> **BRIEF**: Where the material below has a line containing "grey stacking toy [328,232,367,286]", start repeating exactly, and keep going through the line containing "brown donut [951,601,1026,658]", with no other lines.

> **INFORMATION**:
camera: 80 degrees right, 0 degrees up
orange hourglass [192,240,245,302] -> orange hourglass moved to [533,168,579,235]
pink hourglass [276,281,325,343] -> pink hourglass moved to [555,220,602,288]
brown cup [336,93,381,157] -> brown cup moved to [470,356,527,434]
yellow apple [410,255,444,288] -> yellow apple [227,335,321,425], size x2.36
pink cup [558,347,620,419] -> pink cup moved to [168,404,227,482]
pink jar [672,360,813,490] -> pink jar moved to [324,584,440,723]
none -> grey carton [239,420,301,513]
...
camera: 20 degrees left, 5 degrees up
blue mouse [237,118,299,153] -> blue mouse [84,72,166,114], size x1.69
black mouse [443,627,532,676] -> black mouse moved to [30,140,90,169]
--
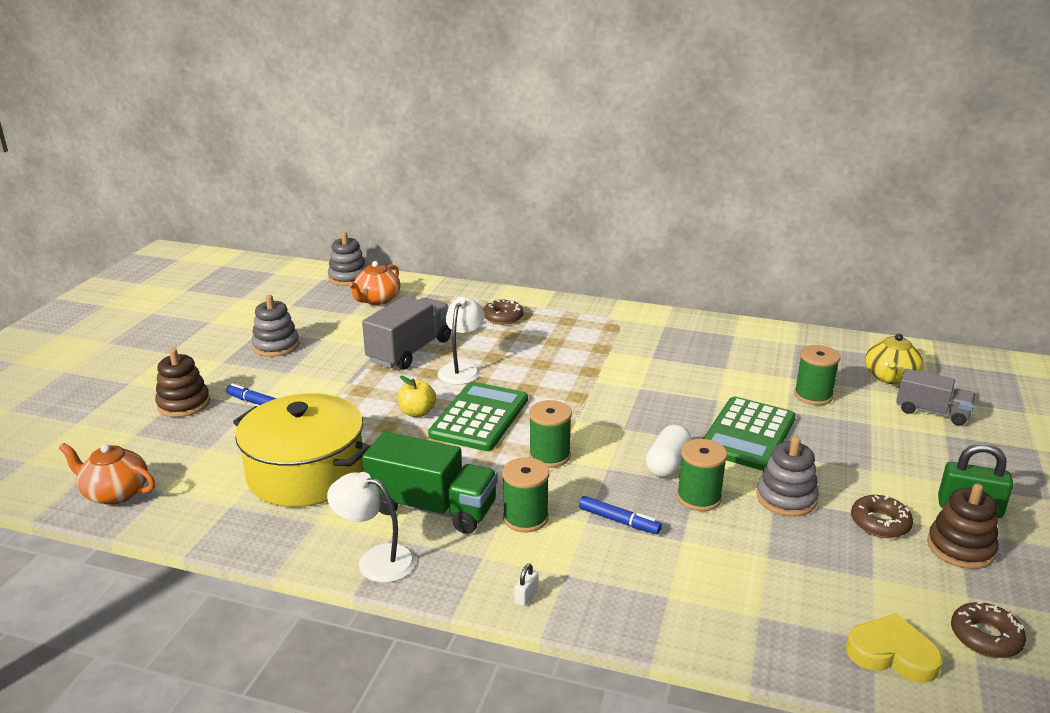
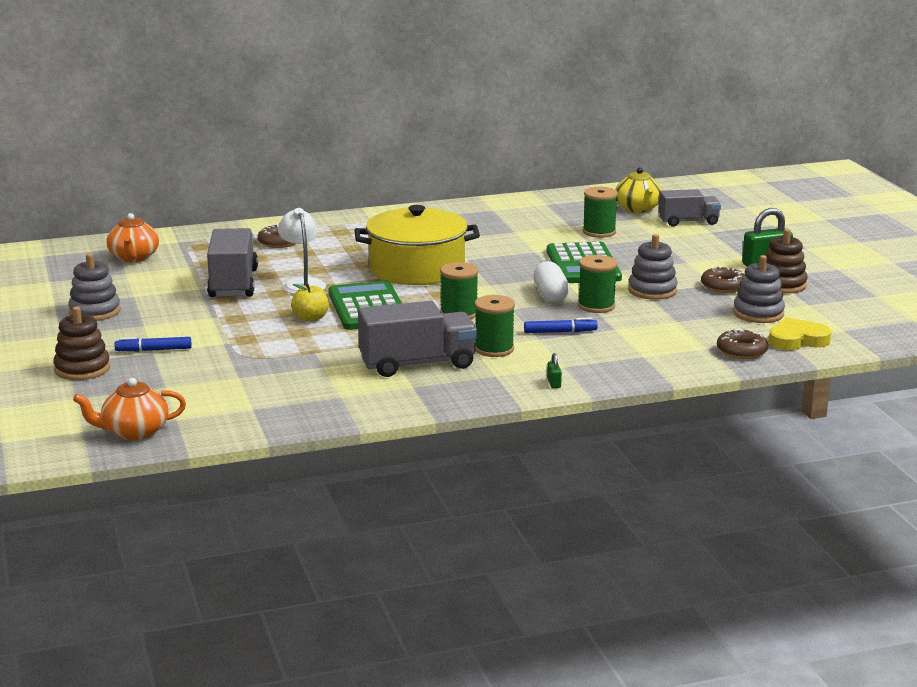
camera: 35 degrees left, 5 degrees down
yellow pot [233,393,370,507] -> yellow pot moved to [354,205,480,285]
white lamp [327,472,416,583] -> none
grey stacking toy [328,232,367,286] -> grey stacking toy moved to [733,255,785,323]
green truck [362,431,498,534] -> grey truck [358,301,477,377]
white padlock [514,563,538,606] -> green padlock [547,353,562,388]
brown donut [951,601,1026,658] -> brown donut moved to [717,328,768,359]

> **RESPONSE TO THIS EXERCISE**:
grey stacking toy [328,232,367,286] -> grey stacking toy moved to [733,255,785,323]
green truck [362,431,498,534] -> grey truck [358,301,477,377]
white padlock [514,563,538,606] -> green padlock [547,353,562,388]
brown donut [951,601,1026,658] -> brown donut moved to [717,328,768,359]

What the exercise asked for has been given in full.